[Stored records]
◇ ◇ ◇
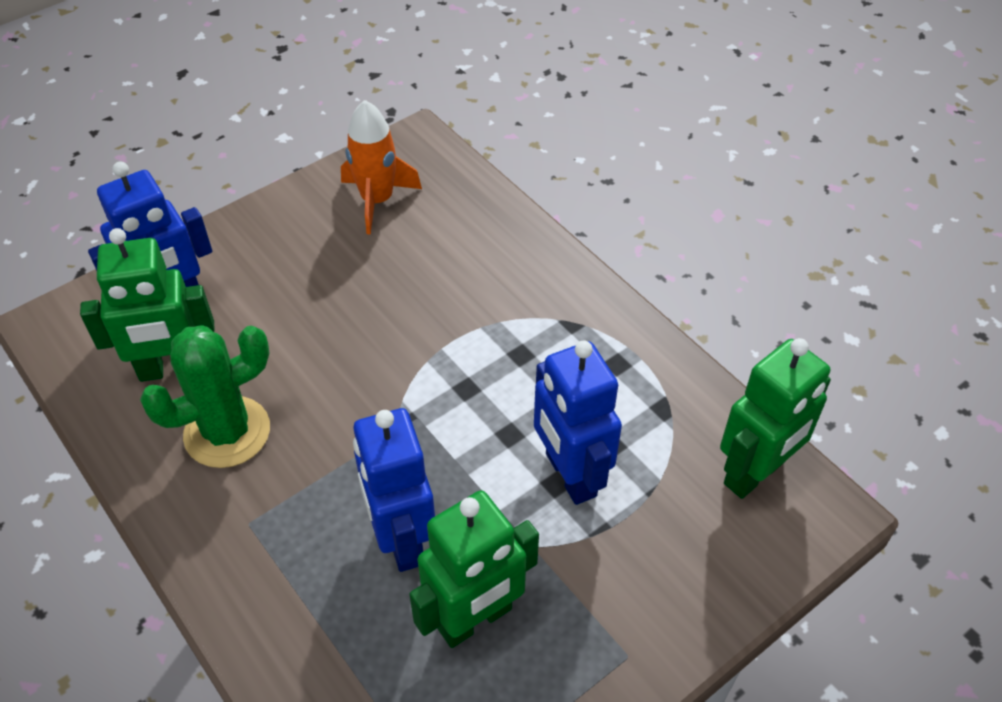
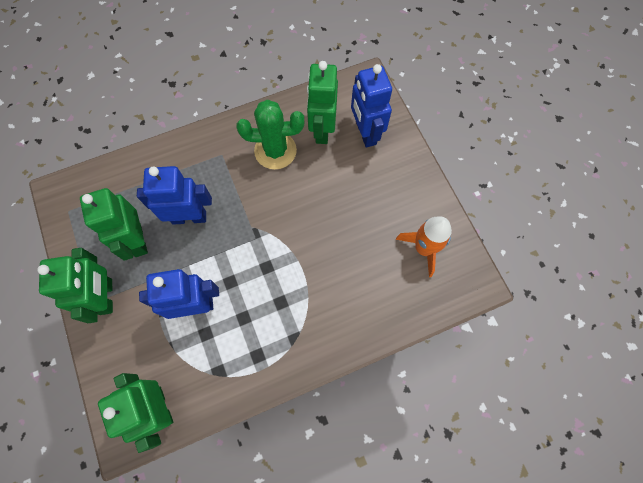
camera: 105 degrees right, 20 degrees up
green cactus [140,325,270,468] -> green cactus turned 75 degrees counterclockwise [236,100,304,170]
none -> green robot [37,248,113,323]

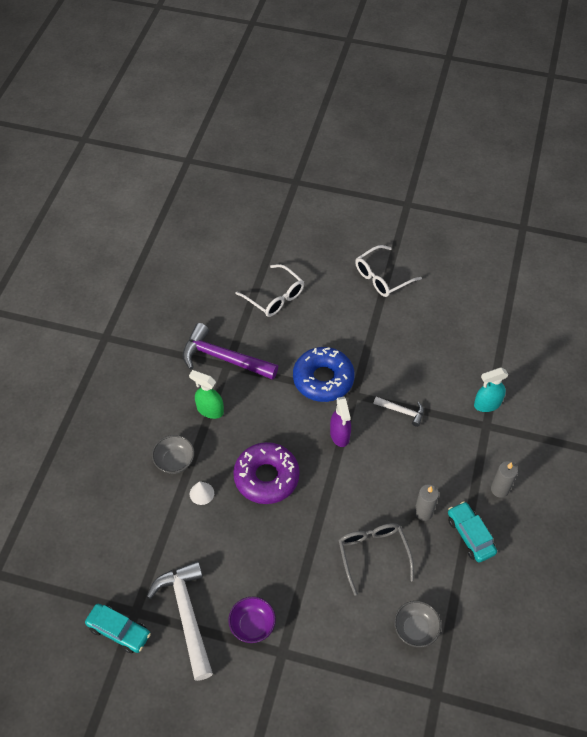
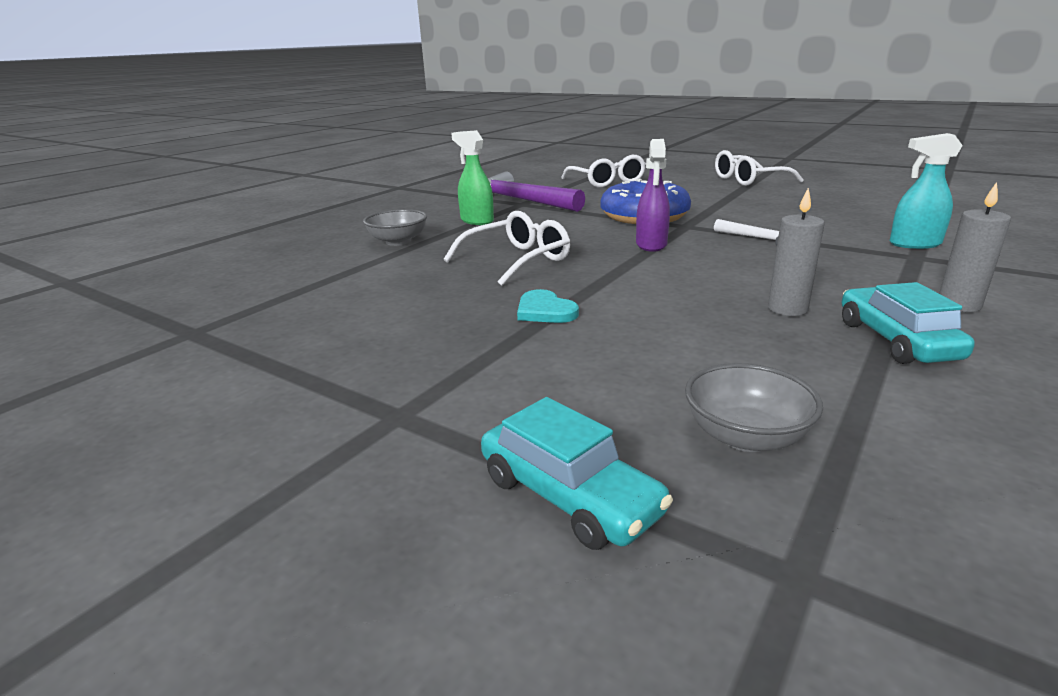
camera: 20 degrees right, 30 degrees down
turquoise car [85,604,151,653] -> turquoise car moved to [481,397,673,550]
white hammer [147,561,213,681] -> none
white cone [190,481,214,505] -> none
purple bowl [228,597,276,643] -> none
purple donut [233,442,300,504] -> white glasses [444,211,570,286]
grey glasses [339,523,414,596] -> none
none -> turquoise heart [517,289,579,323]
◇ ◇ ◇
▶ Your instructions
From the data above, copy each line where the string "white" appears.

▶ Your solution
white hammer [147,561,213,681] -> none
white cone [190,481,214,505] -> none
purple donut [233,442,300,504] -> white glasses [444,211,570,286]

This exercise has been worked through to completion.